**What the task requires**
Out of the listing below, copy every line that carries the string "removed".

━━━━━━━━━━━━━━━━━━━━

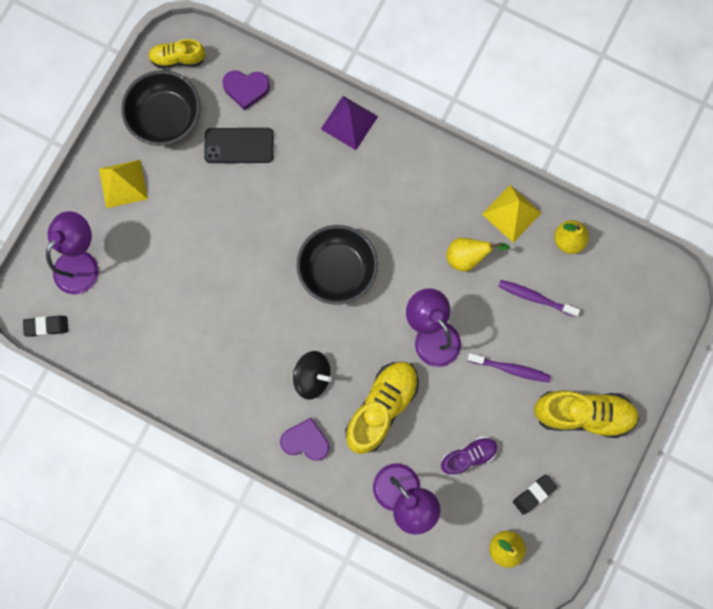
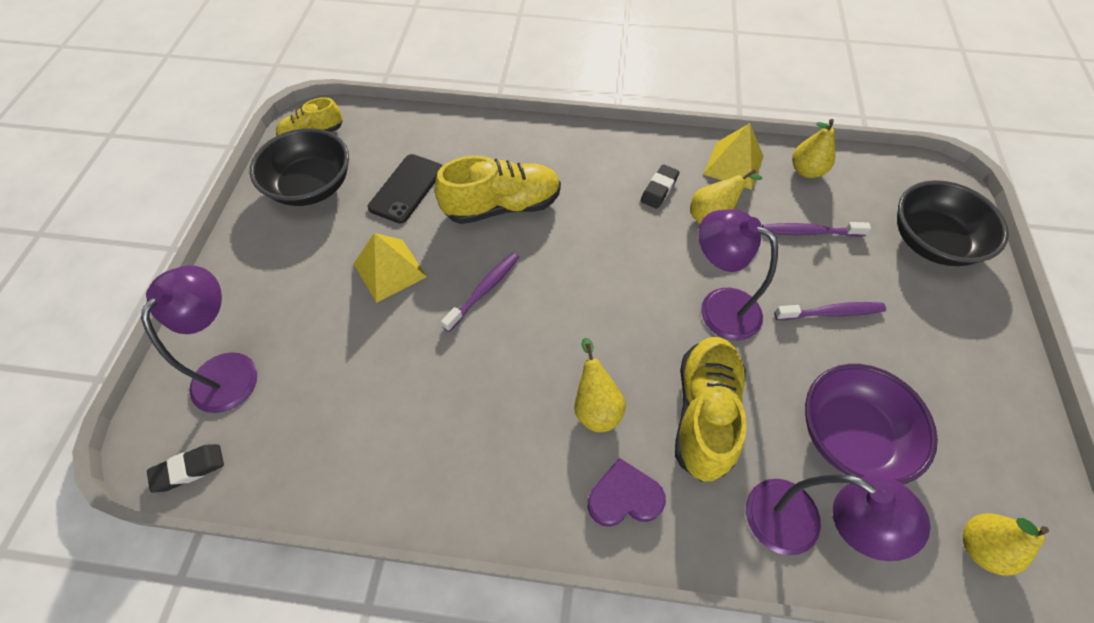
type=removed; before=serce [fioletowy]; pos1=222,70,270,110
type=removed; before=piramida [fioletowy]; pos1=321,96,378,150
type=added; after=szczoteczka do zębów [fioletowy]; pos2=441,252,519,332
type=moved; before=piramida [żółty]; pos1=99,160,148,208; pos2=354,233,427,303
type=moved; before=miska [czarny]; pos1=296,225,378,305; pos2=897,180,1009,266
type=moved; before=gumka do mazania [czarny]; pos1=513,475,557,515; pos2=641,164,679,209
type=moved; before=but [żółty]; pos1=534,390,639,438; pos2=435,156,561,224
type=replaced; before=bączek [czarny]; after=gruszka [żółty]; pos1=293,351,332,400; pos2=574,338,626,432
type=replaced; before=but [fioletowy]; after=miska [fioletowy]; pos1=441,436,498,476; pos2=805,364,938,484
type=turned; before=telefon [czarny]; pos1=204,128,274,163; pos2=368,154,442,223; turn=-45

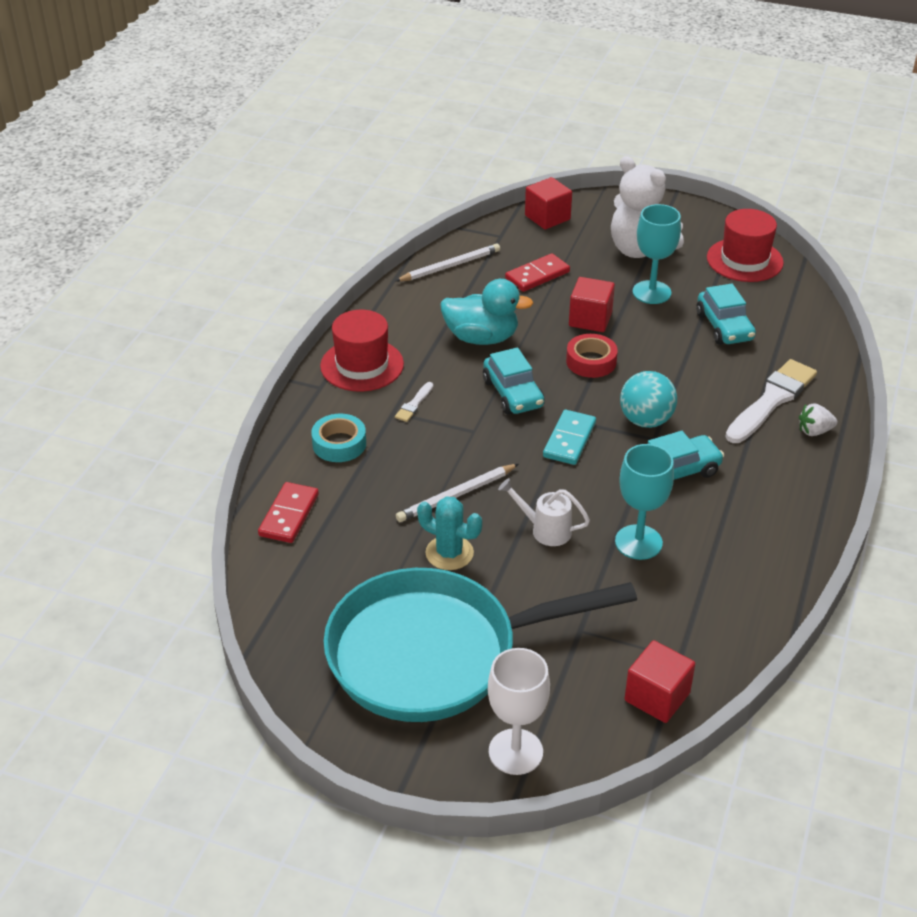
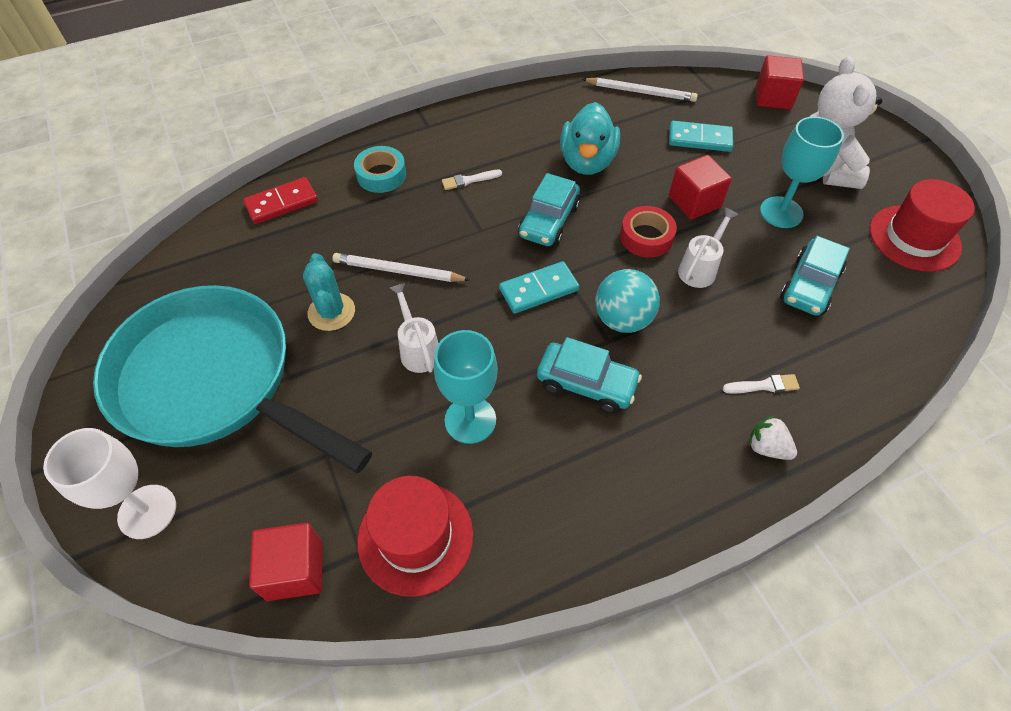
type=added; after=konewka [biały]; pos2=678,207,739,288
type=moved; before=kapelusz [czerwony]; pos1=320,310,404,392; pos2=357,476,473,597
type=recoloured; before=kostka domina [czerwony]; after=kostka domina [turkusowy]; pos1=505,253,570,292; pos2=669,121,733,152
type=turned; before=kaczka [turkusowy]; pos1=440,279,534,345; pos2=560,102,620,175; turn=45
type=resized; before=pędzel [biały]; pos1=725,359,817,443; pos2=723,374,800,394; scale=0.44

━━━━━━━━━━━━━━━━━━━━

**Answer to the exercise**
type=removed; before=serce [fioletowy]; pos1=222,70,270,110
type=removed; before=piramida [fioletowy]; pos1=321,96,378,150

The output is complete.